> [Problem to work on] A word-for-word copy of the line containing "latarka (czerwony) [109,425]" and every following line to the end of the data below is all the answer should hold.

> [Scene difference descriptions]
________
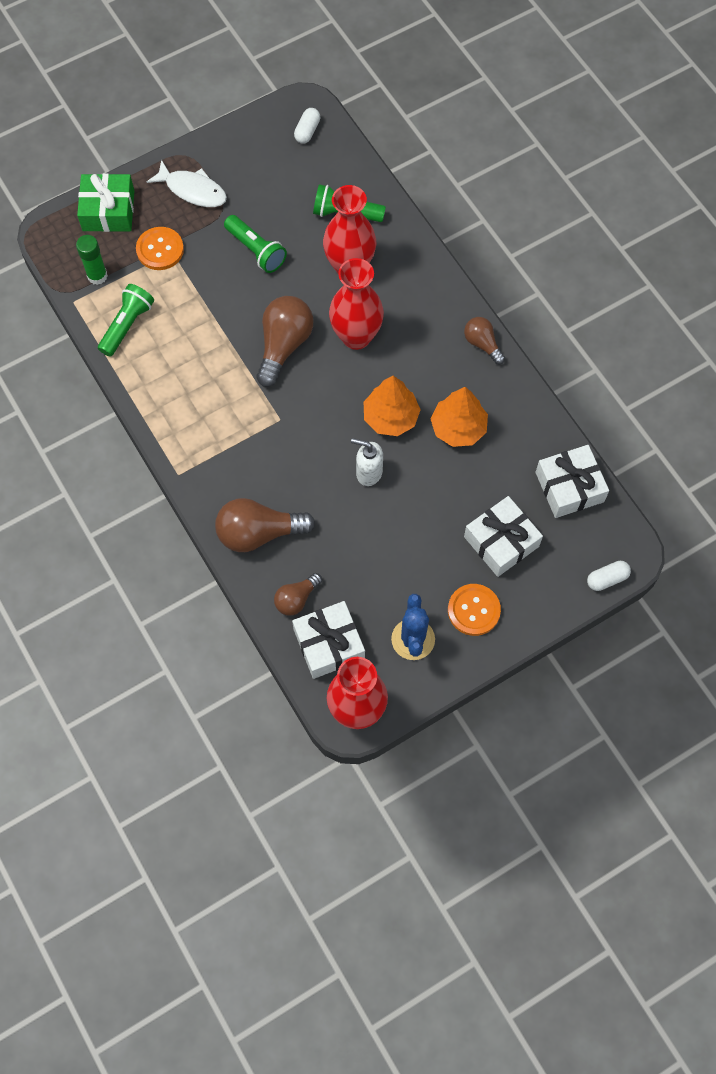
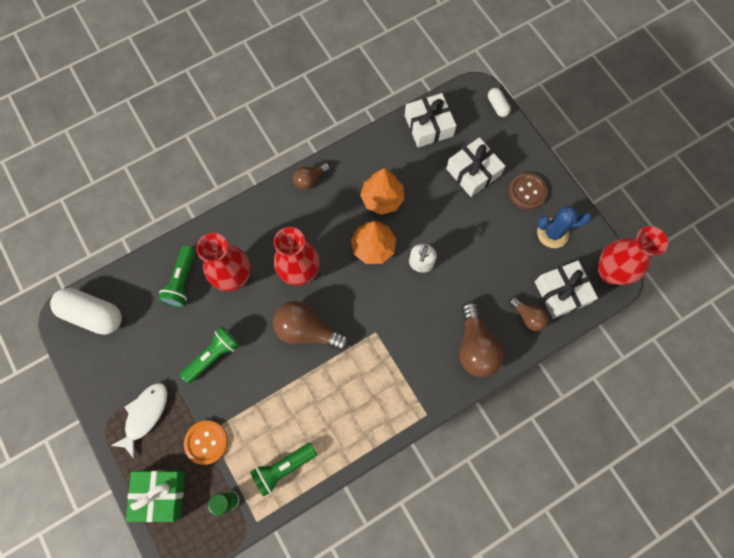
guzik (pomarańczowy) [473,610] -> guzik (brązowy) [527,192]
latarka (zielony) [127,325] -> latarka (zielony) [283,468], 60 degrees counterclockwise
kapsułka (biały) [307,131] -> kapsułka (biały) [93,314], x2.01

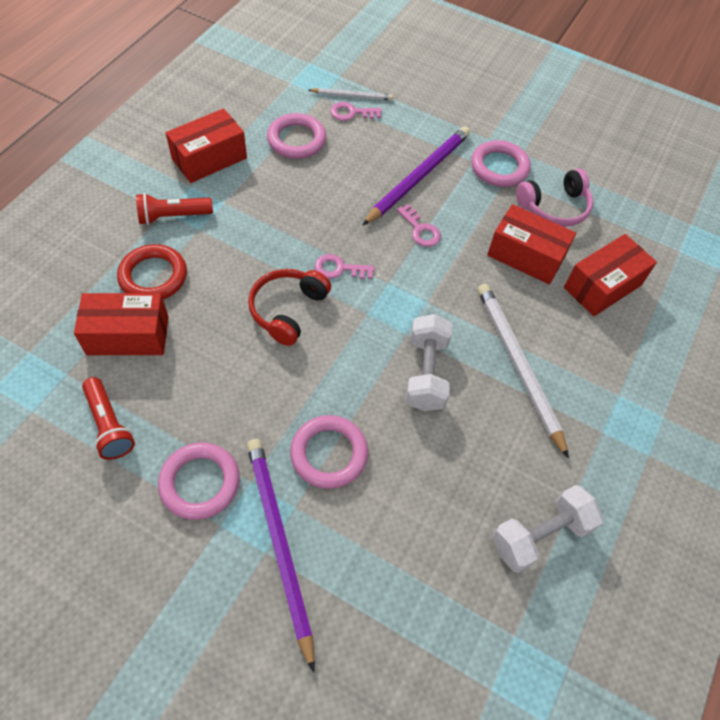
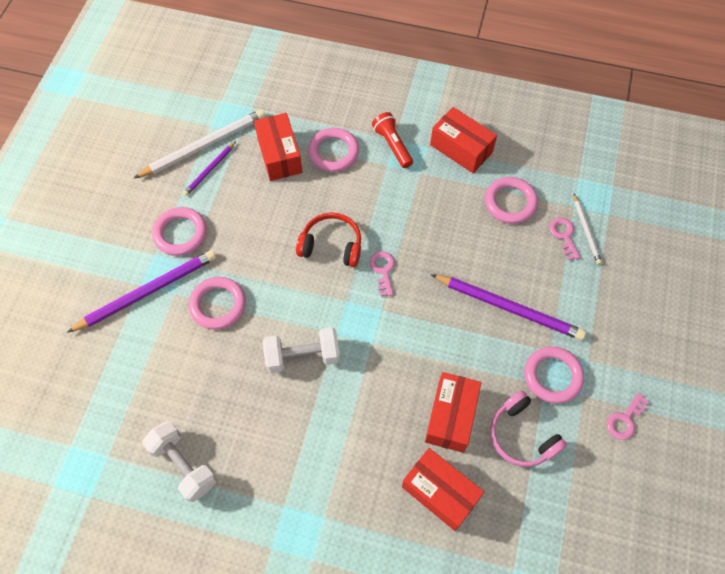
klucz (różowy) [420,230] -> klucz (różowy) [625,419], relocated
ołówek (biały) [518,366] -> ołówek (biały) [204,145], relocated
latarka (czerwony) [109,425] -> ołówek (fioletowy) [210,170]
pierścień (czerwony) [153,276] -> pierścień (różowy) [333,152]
________
> [Expected answer]
latarka (czerwony) [109,425] -> ołówek (fioletowy) [210,170]
pierścień (czerwony) [153,276] -> pierścień (różowy) [333,152]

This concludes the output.